═══ DATA EXTRACTS
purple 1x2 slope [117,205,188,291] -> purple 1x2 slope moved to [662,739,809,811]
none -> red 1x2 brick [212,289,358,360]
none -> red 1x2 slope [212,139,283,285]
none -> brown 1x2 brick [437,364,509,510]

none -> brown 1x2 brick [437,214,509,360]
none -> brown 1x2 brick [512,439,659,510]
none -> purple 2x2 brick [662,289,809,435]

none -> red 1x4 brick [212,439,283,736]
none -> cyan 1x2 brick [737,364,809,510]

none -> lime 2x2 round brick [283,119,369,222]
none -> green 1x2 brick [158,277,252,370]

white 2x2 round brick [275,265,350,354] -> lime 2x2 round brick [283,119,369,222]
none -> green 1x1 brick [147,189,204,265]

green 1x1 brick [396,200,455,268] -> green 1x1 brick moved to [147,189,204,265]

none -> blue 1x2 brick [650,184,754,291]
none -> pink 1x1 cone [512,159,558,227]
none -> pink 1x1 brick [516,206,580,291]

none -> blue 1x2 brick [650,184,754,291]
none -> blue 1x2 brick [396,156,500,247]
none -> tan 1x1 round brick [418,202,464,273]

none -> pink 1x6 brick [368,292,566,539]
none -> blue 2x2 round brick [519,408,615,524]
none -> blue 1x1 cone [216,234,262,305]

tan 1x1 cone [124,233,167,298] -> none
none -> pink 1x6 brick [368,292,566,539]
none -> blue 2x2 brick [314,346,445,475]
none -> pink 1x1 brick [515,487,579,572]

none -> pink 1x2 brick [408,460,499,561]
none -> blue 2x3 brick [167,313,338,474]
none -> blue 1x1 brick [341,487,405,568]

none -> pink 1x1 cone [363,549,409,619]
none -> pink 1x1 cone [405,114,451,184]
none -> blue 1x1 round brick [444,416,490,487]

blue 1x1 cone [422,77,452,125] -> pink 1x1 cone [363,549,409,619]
══════
■ EXERCISE AIM ■
An unaltered copy of the listing above must form the answer.

■ SOLUTION FOR THIS PROBLEM ■
purple 1x2 slope [117,205,188,291] -> purple 1x2 slope moved to [662,739,809,811]
none -> red 1x2 brick [212,289,358,360]
none -> red 1x2 slope [212,139,283,285]
none -> brown 1x2 brick [437,364,509,510]

none -> brown 1x2 brick [437,214,509,360]
none -> brown 1x2 brick [512,439,659,510]
none -> purple 2x2 brick [662,289,809,435]

none -> red 1x4 brick [212,439,283,736]
none -> cyan 1x2 brick [737,364,809,510]

none -> lime 2x2 round brick [283,119,369,222]
none -> green 1x2 brick [158,277,252,370]

white 2x2 round brick [275,265,350,354] -> lime 2x2 round brick [283,119,369,222]
none -> green 1x1 brick [147,189,204,265]

green 1x1 brick [396,200,455,268] -> green 1x1 brick moved to [147,189,204,265]

none -> blue 1x2 brick [650,184,754,291]
none -> pink 1x1 cone [512,159,558,227]
none -> pink 1x1 brick [516,206,580,291]

none -> blue 1x2 brick [650,184,754,291]
none -> blue 1x2 brick [396,156,500,247]
none -> tan 1x1 round brick [418,202,464,273]

none -> pink 1x6 brick [368,292,566,539]
none -> blue 2x2 round brick [519,408,615,524]
none -> blue 1x1 cone [216,234,262,305]

tan 1x1 cone [124,233,167,298] -> none
none -> pink 1x6 brick [368,292,566,539]
none -> blue 2x2 brick [314,346,445,475]
none -> pink 1x1 brick [515,487,579,572]

none -> pink 1x2 brick [408,460,499,561]
none -> blue 2x3 brick [167,313,338,474]
none -> blue 1x1 brick [341,487,405,568]

none -> pink 1x1 cone [363,549,409,619]
none -> pink 1x1 cone [405,114,451,184]
none -> blue 1x1 round brick [444,416,490,487]

blue 1x1 cone [422,77,452,125] -> pink 1x1 cone [363,549,409,619]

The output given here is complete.